(Supplied records Opens)
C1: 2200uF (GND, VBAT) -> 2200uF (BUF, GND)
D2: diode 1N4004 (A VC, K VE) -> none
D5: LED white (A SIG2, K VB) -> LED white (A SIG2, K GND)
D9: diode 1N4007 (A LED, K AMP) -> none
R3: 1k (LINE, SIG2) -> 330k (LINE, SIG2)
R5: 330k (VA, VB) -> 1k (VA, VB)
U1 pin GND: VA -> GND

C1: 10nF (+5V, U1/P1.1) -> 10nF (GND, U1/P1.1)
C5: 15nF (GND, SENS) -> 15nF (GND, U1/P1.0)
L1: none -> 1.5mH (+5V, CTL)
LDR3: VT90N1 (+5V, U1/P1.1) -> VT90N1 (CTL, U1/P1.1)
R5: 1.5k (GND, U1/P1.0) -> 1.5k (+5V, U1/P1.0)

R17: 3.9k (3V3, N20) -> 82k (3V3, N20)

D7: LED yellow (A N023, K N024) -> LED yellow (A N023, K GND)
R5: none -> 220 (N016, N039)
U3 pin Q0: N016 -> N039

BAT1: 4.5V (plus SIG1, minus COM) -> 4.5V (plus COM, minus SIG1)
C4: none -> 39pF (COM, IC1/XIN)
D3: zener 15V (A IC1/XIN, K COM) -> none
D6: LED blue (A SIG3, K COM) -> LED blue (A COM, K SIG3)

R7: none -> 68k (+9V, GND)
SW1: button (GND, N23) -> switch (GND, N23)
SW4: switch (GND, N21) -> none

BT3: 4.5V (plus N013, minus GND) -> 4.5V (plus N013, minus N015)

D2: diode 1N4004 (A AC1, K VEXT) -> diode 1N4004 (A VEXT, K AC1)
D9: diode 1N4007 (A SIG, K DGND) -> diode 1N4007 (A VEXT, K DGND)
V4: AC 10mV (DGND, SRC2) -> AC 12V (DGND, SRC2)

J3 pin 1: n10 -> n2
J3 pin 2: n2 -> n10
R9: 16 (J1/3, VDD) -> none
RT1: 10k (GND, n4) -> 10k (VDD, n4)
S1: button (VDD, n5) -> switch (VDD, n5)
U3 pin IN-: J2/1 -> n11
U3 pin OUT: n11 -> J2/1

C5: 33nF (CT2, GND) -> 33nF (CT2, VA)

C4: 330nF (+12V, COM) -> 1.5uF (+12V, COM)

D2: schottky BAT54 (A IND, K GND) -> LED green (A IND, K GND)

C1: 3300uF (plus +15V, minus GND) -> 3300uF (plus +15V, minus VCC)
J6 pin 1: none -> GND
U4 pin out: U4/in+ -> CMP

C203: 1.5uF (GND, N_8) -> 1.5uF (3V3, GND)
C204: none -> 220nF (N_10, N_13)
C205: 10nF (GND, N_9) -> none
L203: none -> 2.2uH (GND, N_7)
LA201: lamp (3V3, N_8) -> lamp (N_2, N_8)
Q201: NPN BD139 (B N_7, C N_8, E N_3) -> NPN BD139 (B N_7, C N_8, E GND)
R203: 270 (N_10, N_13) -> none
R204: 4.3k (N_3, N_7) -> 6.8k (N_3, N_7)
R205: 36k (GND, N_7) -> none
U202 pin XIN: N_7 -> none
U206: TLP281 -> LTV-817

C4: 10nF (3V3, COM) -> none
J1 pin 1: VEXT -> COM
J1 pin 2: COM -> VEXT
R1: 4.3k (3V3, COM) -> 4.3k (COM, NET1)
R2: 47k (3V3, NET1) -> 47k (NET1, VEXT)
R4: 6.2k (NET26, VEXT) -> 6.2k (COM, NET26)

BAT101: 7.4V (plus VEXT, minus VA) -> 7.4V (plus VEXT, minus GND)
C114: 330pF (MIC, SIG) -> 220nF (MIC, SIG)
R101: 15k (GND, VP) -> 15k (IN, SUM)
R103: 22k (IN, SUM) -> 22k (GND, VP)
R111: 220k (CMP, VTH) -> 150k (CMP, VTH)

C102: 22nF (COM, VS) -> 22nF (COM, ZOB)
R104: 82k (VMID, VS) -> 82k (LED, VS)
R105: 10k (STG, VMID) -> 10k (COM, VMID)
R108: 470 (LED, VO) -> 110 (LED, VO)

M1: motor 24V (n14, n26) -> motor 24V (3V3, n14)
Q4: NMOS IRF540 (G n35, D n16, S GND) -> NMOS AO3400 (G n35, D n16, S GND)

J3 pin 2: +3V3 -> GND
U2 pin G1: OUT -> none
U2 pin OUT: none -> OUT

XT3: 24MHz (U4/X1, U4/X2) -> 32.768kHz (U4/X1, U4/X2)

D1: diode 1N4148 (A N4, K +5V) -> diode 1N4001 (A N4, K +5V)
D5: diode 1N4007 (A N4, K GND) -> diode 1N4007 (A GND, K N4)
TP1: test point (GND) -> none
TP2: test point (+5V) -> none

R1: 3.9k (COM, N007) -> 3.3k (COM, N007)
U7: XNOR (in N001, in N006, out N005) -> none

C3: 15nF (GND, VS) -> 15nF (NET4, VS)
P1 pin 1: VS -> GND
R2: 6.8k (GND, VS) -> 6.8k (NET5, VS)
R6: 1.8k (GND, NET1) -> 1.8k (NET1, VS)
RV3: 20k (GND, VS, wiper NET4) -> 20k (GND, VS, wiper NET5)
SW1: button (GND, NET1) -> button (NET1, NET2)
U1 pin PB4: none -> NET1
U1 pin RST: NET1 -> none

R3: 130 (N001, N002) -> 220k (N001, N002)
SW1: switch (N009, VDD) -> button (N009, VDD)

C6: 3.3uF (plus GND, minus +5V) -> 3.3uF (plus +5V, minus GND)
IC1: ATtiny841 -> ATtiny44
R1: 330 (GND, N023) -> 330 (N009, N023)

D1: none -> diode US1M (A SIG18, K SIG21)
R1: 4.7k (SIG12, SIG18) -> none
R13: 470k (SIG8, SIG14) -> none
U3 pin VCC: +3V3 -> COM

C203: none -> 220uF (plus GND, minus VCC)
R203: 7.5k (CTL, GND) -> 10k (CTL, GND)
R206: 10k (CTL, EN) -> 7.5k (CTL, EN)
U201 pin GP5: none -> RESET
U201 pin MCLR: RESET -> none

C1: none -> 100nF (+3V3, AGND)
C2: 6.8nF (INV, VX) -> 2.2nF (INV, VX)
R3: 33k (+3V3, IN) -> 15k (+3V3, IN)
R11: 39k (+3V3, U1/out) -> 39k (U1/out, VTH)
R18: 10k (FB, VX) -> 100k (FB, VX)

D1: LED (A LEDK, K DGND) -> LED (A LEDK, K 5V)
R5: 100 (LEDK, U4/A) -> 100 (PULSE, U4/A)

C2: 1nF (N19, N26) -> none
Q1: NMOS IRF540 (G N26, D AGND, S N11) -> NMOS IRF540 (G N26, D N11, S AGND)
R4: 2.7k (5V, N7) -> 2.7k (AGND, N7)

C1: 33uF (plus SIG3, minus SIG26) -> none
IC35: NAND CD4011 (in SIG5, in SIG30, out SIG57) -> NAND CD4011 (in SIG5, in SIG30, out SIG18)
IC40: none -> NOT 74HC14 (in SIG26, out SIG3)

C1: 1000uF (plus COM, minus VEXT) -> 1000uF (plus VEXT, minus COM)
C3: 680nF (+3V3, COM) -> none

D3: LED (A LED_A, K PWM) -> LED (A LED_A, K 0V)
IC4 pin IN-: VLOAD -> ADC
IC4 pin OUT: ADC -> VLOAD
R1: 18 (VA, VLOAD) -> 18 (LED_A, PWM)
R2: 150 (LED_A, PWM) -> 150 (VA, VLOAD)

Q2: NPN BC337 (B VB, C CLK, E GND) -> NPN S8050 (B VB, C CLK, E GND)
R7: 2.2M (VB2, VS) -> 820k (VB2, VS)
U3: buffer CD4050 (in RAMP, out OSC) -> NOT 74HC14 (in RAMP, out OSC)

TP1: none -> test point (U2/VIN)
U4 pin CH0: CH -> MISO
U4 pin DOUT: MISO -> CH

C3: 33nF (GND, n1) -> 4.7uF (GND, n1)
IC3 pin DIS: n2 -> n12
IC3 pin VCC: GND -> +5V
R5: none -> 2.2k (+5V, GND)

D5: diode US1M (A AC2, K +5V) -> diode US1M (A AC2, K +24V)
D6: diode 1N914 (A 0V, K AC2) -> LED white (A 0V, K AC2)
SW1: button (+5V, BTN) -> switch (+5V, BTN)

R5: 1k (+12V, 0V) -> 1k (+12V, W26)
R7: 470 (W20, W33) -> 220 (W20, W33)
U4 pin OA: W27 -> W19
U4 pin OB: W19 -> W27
(Supplied records Closes)
Problem. Would you print, exactly as written, every line above from the one holding "R13: 470k (SIG8, SIG14) -> none" through the one holding "C3: 33nF (GND, n1) -> 4.7uF (GND, n1)", with both included and no other lines?

Solution for this problem.
R13: 470k (SIG8, SIG14) -> none
U3 pin VCC: +3V3 -> COM

C203: none -> 220uF (plus GND, minus VCC)
R203: 7.5k (CTL, GND) -> 10k (CTL, GND)
R206: 10k (CTL, EN) -> 7.5k (CTL, EN)
U201 pin GP5: none -> RESET
U201 pin MCLR: RESET -> none

C1: none -> 100nF (+3V3, AGND)
C2: 6.8nF (INV, VX) -> 2.2nF (INV, VX)
R3: 33k (+3V3, IN) -> 15k (+3V3, IN)
R11: 39k (+3V3, U1/out) -> 39k (U1/out, VTH)
R18: 10k (FB, VX) -> 100k (FB, VX)

D1: LED (A LEDK, K DGND) -> LED (A LEDK, K 5V)
R5: 100 (LEDK, U4/A) -> 100 (PULSE, U4/A)

C2: 1nF (N19, N26) -> none
Q1: NMOS IRF540 (G N26, D AGND, S N11) -> NMOS IRF540 (G N26, D N11, S AGND)
R4: 2.7k (5V, N7) -> 2.7k (AGND, N7)

C1: 33uF (plus SIG3, minus SIG26) -> none
IC35: NAND CD4011 (in SIG5, in SIG30, out SIG57) -> NAND CD4011 (in SIG5, in SIG30, out SIG18)
IC40: none -> NOT 74HC14 (in SIG26, out SIG3)

C1: 1000uF (plus COM, minus VEXT) -> 1000uF (plus VEXT, minus COM)
C3: 680nF (+3V3, COM) -> none

D3: LED (A LED_A, K PWM) -> LED (A LED_A, K 0V)
IC4 pin IN-: VLOAD -> ADC
IC4 pin OUT: ADC -> VLOAD
R1: 18 (VA, VLOAD) -> 18 (LED_A, PWM)
R2: 150 (LED_A, PWM) -> 150 (VA, VLOAD)

Q2: NPN BC337 (B VB, C CLK, E GND) -> NPN S8050 (B VB, C CLK, E GND)
R7: 2.2M (VB2, VS) -> 820k (VB2, VS)
U3: buffer CD4050 (in RAMP, out OSC) -> NOT 74HC14 (in RAMP, out OSC)

TP1: none -> test point (U2/VIN)
U4 pin CH0: CH -> MISO
U4 pin DOUT: MISO -> CH

C3: 33nF (GND, n1) -> 4.7uF (GND, n1)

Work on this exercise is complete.